→ DATA FOR THE TASK
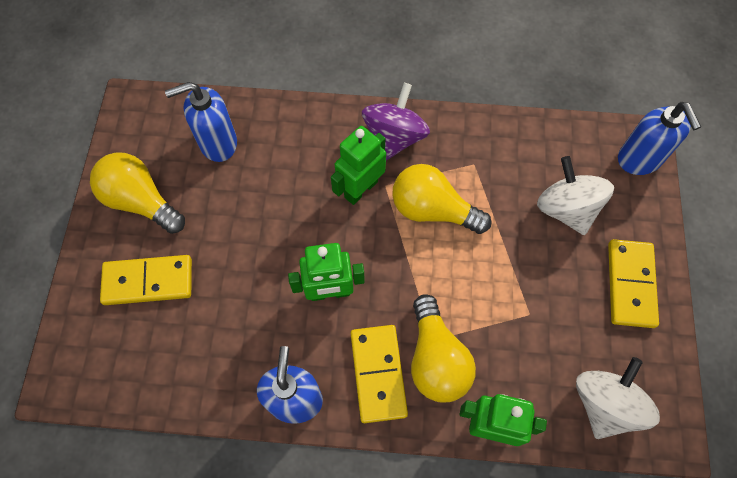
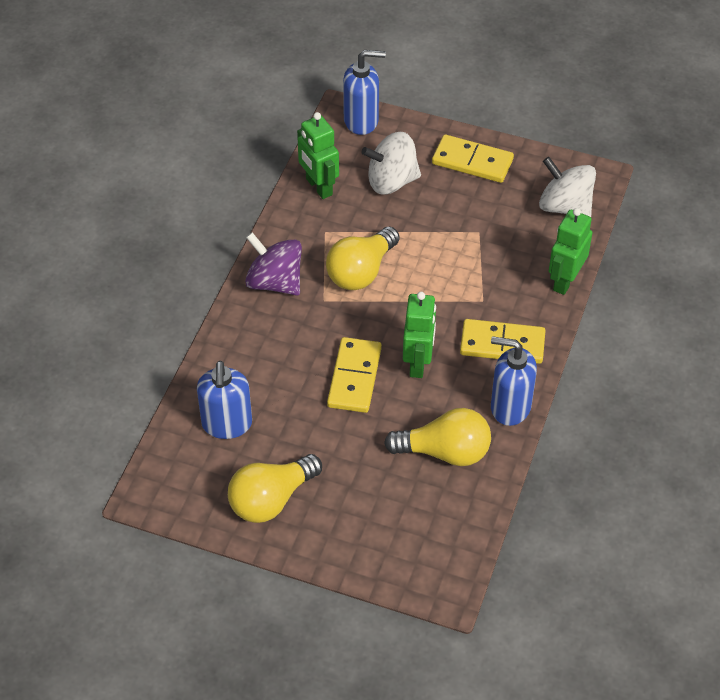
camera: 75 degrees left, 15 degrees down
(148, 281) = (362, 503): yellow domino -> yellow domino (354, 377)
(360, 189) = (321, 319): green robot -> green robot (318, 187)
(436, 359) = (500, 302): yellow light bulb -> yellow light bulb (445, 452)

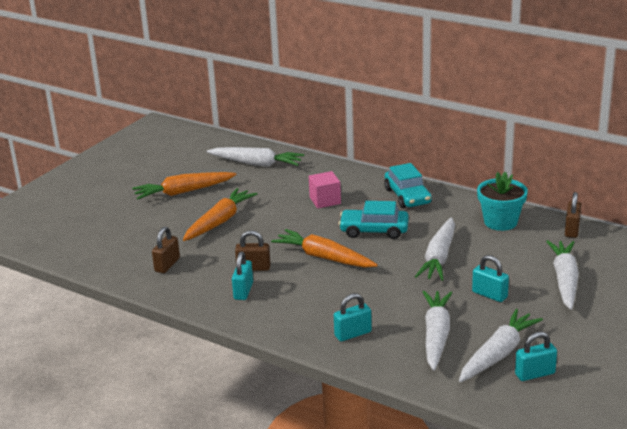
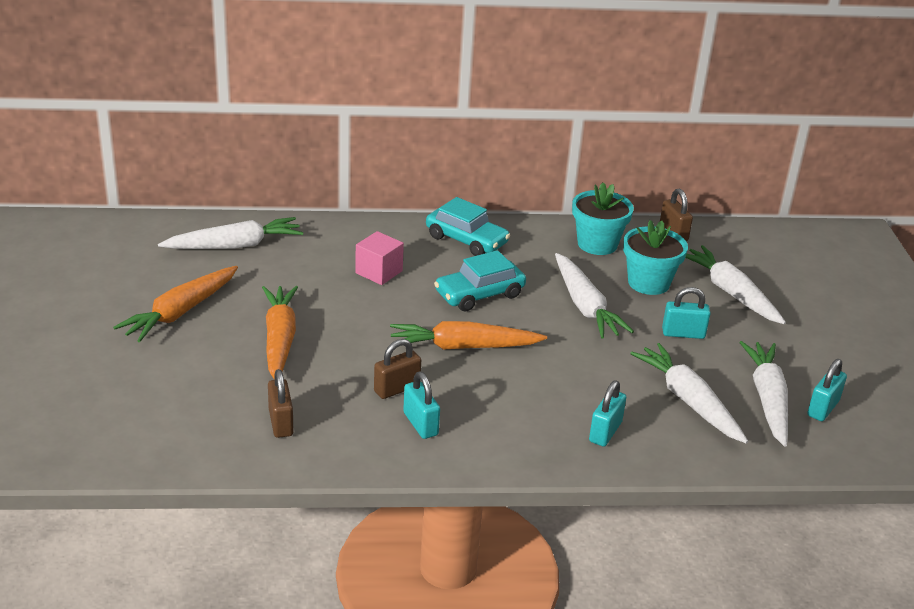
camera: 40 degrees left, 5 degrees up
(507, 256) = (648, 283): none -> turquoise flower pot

→ WHAT TO PRODUCE
Within the material, how many lines hold "camera"? Say only the number.

→ PROBLEM SOLUTION
2